--- What to produce ---
If a record contains a picture, skip the picture and transcribe the rest exactly.
━━━━━ Supplied records
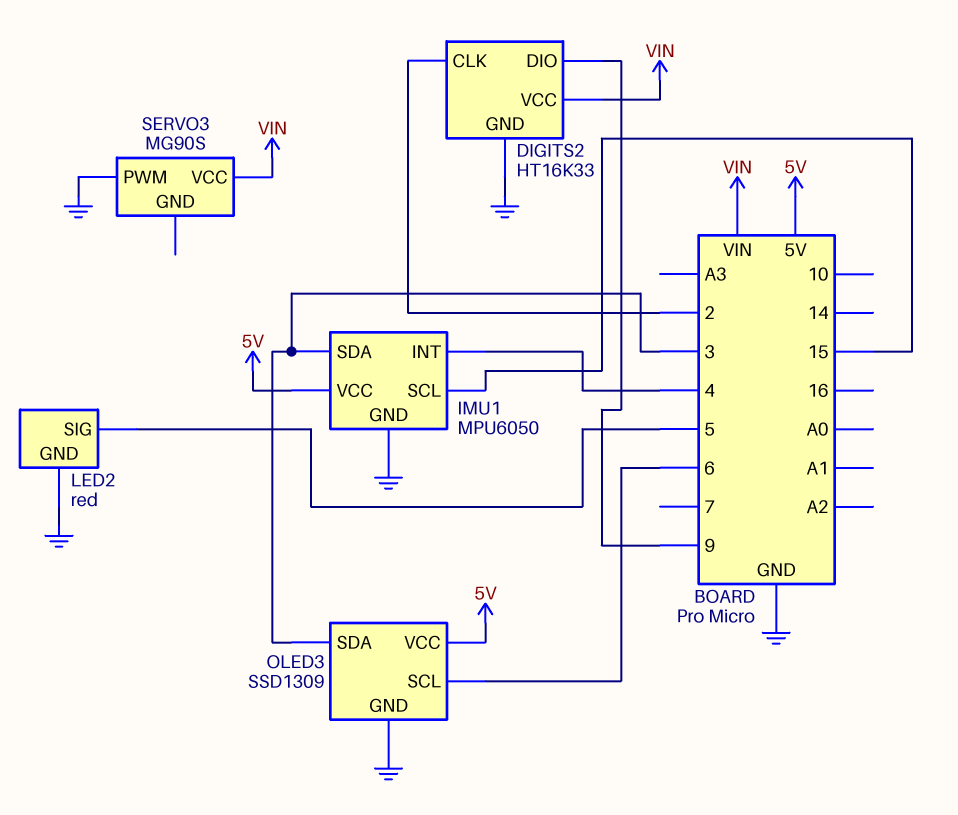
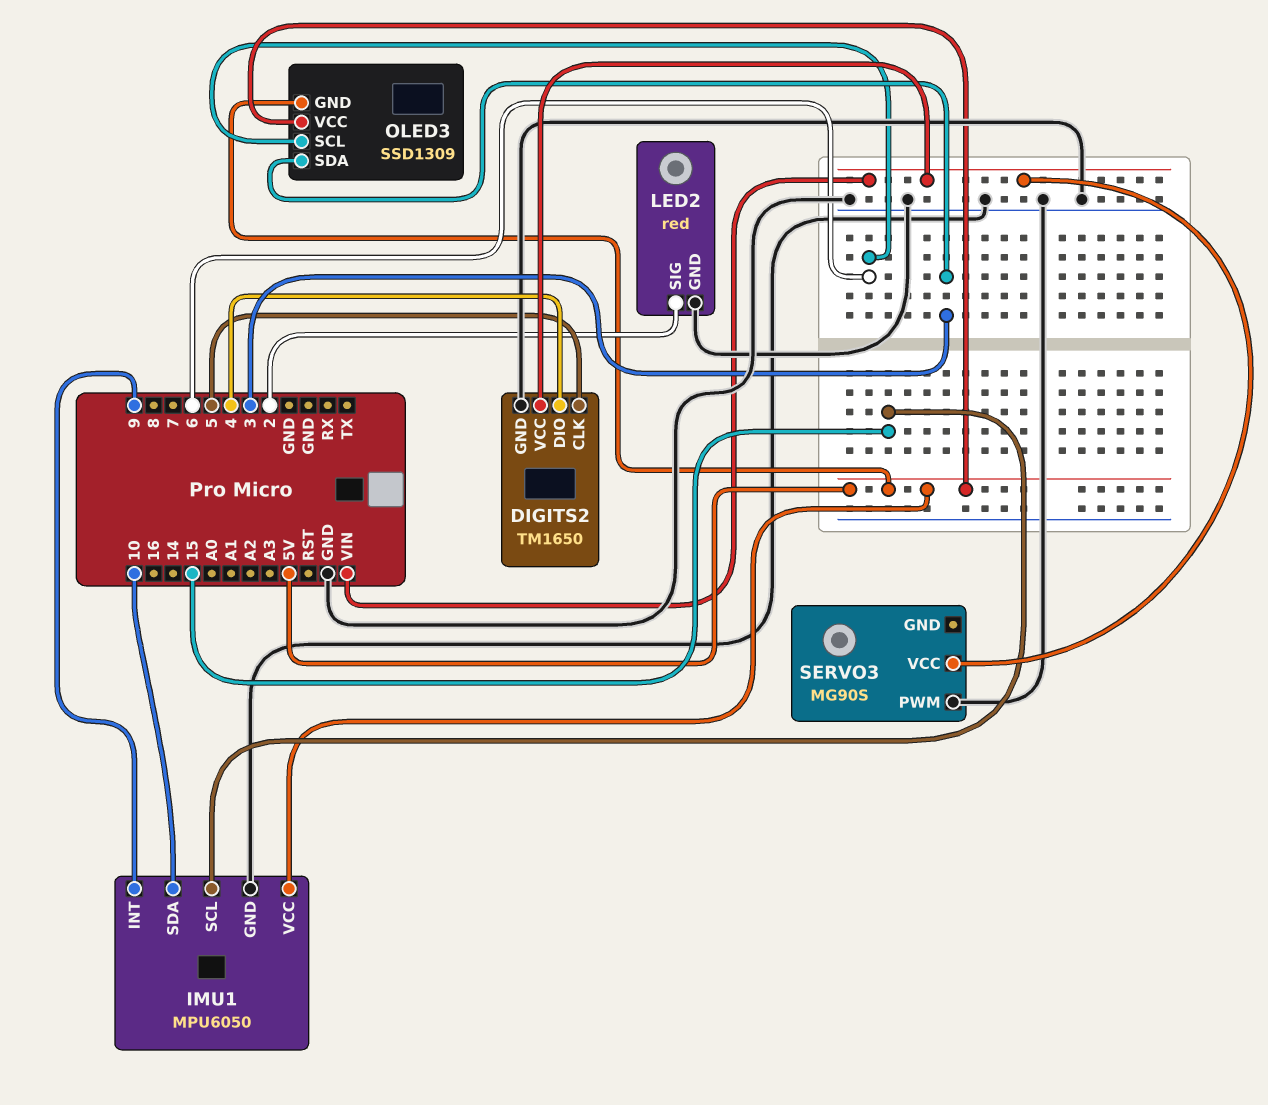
DIGITS2: HT16K33 -> TM1650
DIGITS2 pin CLK: 2 -> 5
DIGITS2 pin DIO: 9 -> 4
IMU1 pin INT: 4 -> 9
IMU1 pin SDA: 3 -> 10
LED2 pin SIG: 5 -> 2
OLED3 pin GND: GND -> 5V

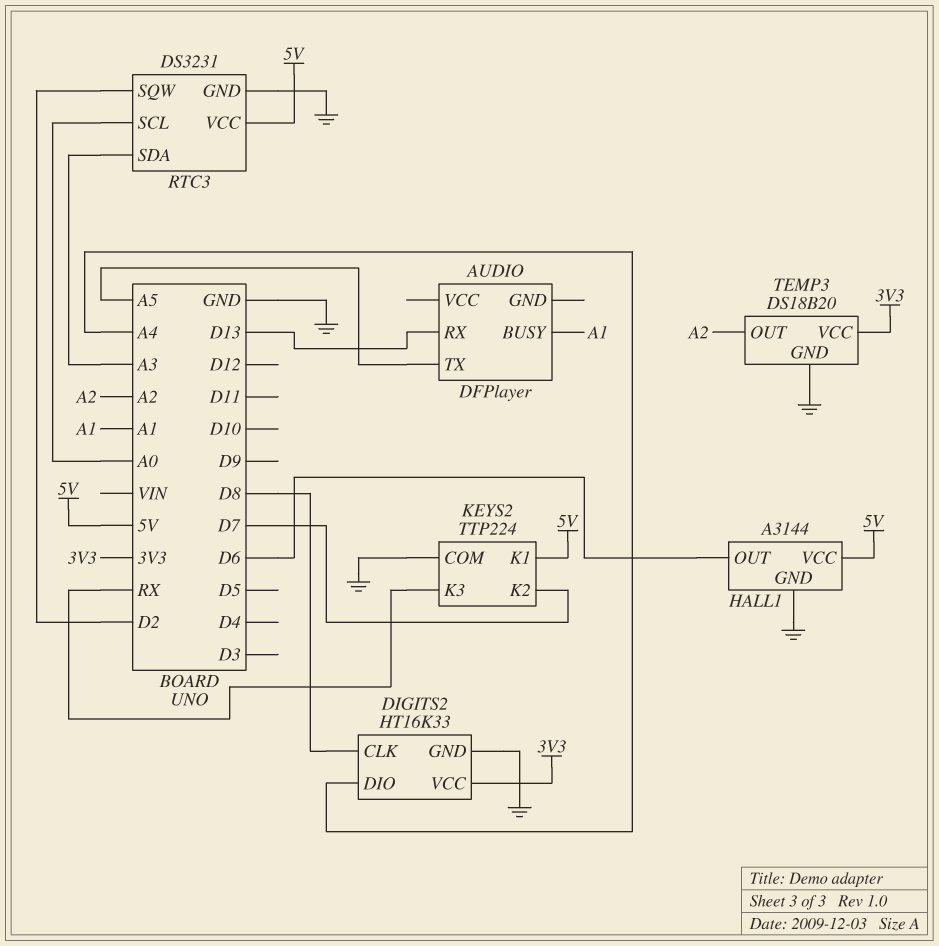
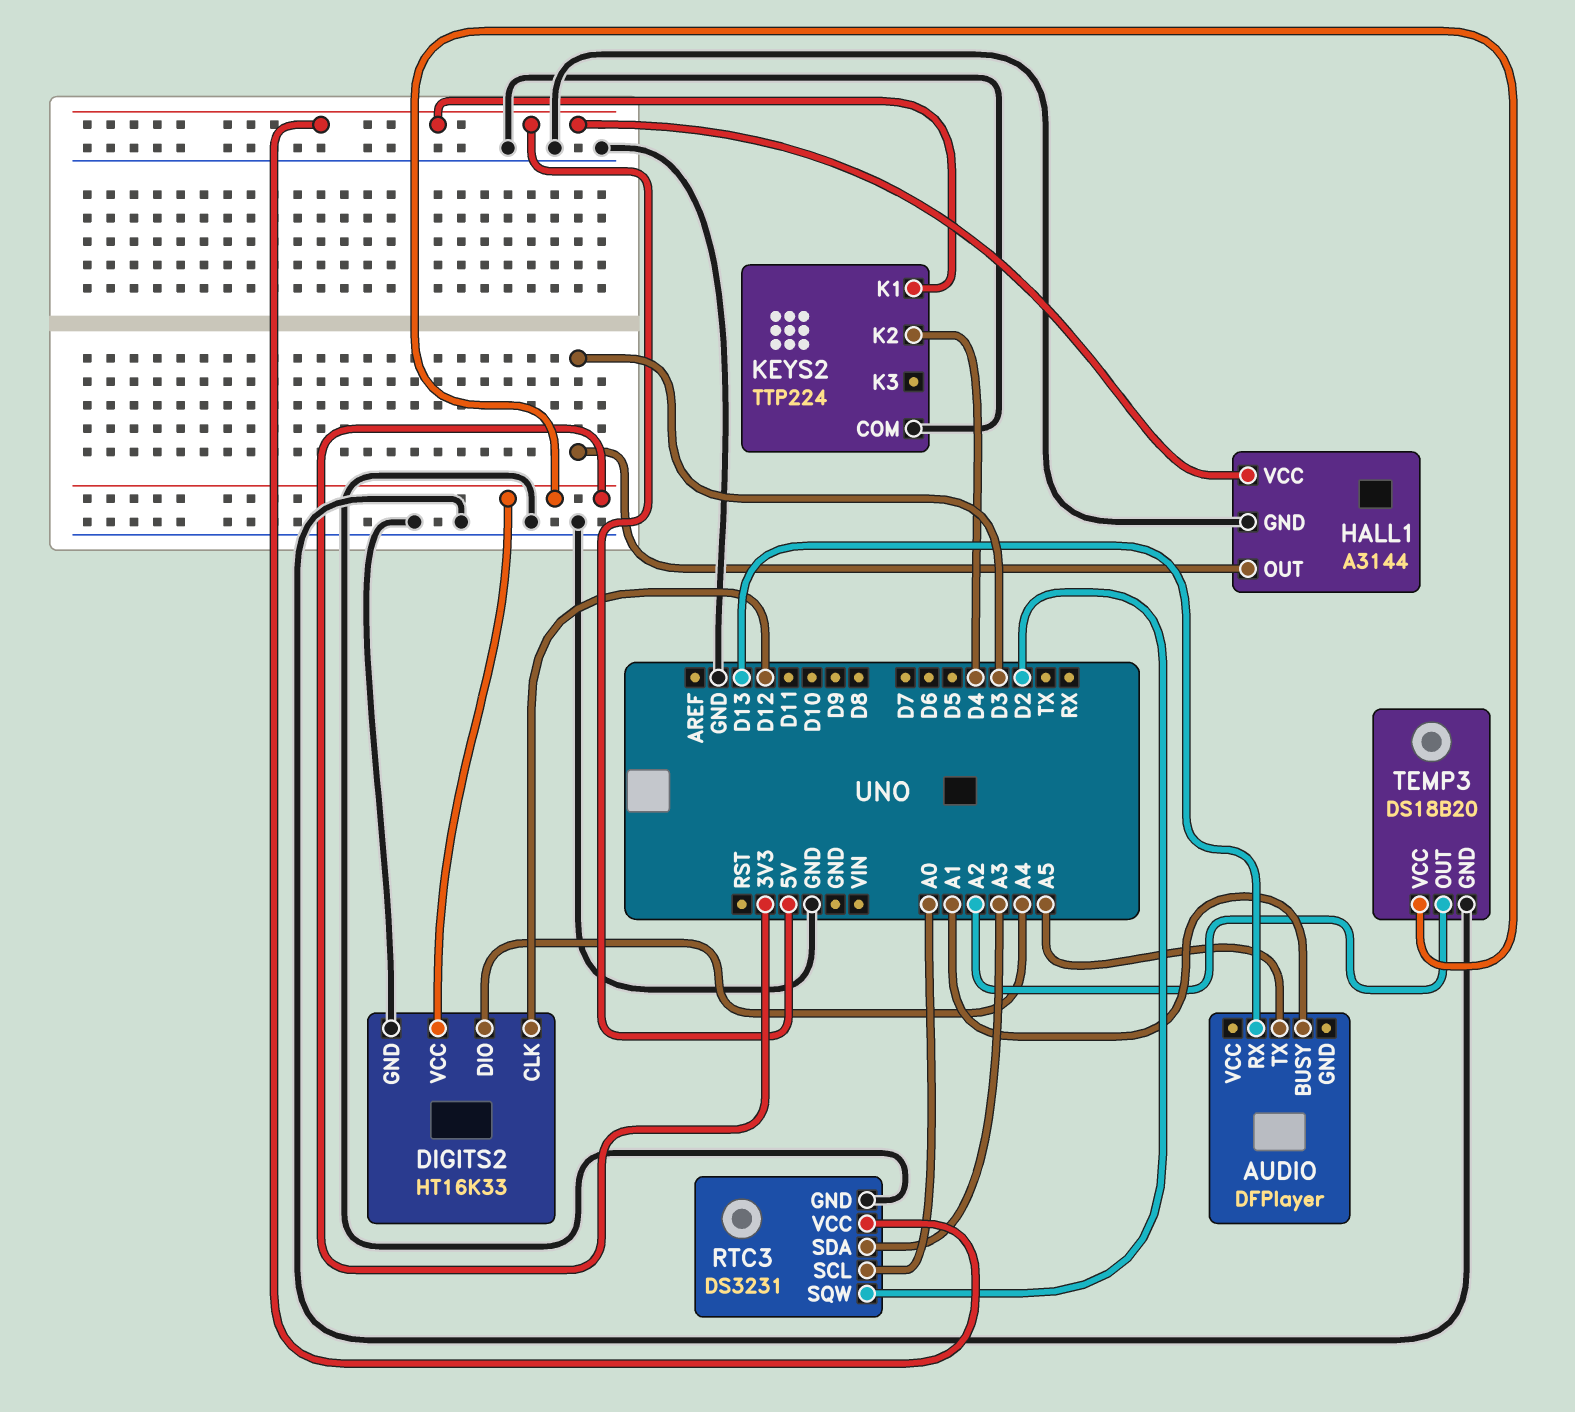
DIGITS2 pin CLK: D8 -> D12
HALL1 pin OUT: D6 -> D3
KEYS2 pin K2: D7 -> D4
KEYS2 pin K3: RX -> none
━━━━━━━━━━
--- Response area ---
DIGITS2: HT16K33 -> TM1650
DIGITS2 pin CLK: 2 -> 5
DIGITS2 pin DIO: 9 -> 4
IMU1 pin INT: 4 -> 9
IMU1 pin SDA: 3 -> 10
LED2 pin SIG: 5 -> 2
OLED3 pin GND: GND -> 5V

DIGITS2 pin CLK: D8 -> D12
HALL1 pin OUT: D6 -> D3
KEYS2 pin K2: D7 -> D4
KEYS2 pin K3: RX -> none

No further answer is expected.